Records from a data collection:
++++++++++
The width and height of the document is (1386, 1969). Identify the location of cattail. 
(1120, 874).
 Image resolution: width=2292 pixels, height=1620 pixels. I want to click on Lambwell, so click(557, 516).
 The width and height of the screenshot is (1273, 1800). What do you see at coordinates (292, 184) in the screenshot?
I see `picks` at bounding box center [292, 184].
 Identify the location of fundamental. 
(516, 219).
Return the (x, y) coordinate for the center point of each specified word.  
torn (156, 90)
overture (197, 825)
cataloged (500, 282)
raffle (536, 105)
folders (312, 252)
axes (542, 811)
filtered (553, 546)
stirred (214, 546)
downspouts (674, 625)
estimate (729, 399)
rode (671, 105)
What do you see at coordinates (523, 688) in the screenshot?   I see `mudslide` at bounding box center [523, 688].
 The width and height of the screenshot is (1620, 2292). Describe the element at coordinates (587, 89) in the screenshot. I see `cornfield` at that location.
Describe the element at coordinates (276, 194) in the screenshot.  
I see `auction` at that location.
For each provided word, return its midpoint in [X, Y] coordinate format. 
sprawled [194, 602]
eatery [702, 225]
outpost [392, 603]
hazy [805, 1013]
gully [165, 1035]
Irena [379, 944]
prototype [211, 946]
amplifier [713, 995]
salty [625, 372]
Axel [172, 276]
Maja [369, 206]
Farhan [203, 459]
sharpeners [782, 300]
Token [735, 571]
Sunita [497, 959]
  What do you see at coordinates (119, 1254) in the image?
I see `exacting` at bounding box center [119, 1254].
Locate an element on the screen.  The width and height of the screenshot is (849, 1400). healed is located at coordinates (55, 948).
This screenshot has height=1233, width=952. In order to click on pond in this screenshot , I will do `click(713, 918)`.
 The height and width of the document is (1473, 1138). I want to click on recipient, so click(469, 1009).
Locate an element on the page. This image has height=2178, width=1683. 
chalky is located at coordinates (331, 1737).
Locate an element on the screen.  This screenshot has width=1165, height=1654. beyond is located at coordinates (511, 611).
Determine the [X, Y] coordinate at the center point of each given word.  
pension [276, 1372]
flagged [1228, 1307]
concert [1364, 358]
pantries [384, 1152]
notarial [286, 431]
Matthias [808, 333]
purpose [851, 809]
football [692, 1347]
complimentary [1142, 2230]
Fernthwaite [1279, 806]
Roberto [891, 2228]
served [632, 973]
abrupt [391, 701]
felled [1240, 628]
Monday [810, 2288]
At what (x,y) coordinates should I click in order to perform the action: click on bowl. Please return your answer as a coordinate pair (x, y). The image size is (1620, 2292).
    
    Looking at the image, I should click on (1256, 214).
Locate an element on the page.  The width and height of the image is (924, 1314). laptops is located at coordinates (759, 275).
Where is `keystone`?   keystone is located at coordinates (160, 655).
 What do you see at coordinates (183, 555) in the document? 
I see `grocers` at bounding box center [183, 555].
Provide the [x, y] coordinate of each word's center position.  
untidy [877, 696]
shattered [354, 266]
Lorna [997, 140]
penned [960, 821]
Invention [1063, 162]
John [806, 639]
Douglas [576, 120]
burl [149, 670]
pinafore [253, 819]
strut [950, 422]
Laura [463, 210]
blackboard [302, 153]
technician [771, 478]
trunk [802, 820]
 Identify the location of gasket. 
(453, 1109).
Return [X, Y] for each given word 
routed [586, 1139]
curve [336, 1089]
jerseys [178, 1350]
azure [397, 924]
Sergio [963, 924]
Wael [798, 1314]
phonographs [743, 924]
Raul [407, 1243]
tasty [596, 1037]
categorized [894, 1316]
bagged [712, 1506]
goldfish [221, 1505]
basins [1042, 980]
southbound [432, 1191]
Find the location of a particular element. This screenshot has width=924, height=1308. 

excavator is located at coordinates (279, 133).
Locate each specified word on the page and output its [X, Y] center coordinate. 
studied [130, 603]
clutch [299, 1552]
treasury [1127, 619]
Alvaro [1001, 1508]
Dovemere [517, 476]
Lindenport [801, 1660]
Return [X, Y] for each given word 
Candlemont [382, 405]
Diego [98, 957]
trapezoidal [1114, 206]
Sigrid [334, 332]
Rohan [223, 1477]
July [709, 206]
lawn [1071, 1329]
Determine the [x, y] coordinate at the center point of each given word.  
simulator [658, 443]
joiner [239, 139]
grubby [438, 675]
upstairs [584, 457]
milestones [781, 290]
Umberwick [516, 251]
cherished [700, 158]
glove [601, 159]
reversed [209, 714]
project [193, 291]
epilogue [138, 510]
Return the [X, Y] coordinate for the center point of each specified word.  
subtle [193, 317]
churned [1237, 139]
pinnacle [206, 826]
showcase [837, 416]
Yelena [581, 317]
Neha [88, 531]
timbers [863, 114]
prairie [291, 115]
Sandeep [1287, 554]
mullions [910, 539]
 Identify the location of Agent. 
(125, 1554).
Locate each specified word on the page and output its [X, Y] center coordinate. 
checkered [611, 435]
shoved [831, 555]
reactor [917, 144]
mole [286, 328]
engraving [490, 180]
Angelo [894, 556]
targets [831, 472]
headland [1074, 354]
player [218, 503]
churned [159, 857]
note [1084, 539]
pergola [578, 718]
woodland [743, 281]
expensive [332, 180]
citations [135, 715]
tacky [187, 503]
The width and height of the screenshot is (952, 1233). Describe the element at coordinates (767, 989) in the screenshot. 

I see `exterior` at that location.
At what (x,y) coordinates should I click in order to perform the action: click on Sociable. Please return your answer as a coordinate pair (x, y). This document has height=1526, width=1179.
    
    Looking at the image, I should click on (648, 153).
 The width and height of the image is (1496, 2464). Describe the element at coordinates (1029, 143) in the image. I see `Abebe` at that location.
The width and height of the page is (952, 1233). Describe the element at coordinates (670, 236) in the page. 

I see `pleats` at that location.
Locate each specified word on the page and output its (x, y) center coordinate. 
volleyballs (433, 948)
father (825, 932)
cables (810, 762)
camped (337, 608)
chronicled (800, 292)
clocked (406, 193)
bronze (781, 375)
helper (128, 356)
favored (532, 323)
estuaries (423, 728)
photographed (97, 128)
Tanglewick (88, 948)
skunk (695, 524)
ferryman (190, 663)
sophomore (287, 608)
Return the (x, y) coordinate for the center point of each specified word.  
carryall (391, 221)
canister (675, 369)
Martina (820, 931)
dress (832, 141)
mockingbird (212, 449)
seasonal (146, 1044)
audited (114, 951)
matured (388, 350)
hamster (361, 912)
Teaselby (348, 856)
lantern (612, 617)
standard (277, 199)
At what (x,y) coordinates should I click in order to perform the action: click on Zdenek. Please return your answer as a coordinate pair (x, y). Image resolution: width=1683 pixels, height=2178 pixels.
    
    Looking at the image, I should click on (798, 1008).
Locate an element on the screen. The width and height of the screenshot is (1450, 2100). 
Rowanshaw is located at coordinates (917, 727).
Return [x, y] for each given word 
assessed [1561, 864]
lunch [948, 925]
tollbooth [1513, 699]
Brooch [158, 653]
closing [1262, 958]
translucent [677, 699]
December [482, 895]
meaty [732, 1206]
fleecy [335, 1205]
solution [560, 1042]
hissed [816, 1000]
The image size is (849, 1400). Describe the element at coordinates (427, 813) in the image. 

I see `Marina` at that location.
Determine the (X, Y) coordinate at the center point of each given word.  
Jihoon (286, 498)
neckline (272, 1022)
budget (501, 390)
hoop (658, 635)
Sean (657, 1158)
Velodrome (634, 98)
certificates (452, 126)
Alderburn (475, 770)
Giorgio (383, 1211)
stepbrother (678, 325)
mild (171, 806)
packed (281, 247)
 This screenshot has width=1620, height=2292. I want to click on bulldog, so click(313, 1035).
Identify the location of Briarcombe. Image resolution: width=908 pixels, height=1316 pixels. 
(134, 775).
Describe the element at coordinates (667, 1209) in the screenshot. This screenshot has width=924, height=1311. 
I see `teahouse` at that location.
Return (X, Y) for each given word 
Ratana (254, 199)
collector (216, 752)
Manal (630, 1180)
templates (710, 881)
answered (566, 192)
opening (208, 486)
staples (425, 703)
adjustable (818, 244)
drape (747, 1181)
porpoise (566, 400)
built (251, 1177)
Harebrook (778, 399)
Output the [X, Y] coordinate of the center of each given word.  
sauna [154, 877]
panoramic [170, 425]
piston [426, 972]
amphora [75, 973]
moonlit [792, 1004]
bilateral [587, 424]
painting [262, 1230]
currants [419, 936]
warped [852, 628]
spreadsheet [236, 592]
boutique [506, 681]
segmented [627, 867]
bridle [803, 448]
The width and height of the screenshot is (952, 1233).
++++++++++
**Short task**
Filter the data above and copy each line that contains the string "action".

**Answer to the task**
At what (x,y) coordinates should I click in order to perform the action: click on bowl. Please return your answer as a coordinate pair (x, y). The image size is (1620, 2292).
At what (x,y) coordinates should I click in order to perform the action: click on Sociable. Please return your answer as a coordinate pair (x, y). This document has height=1526, width=1179.
At what (x,y) coordinates should I click in order to perform the action: click on Zdenek. Please return your answer as a coordinate pair (x, y). Image resolution: width=1683 pixels, height=2178 pixels.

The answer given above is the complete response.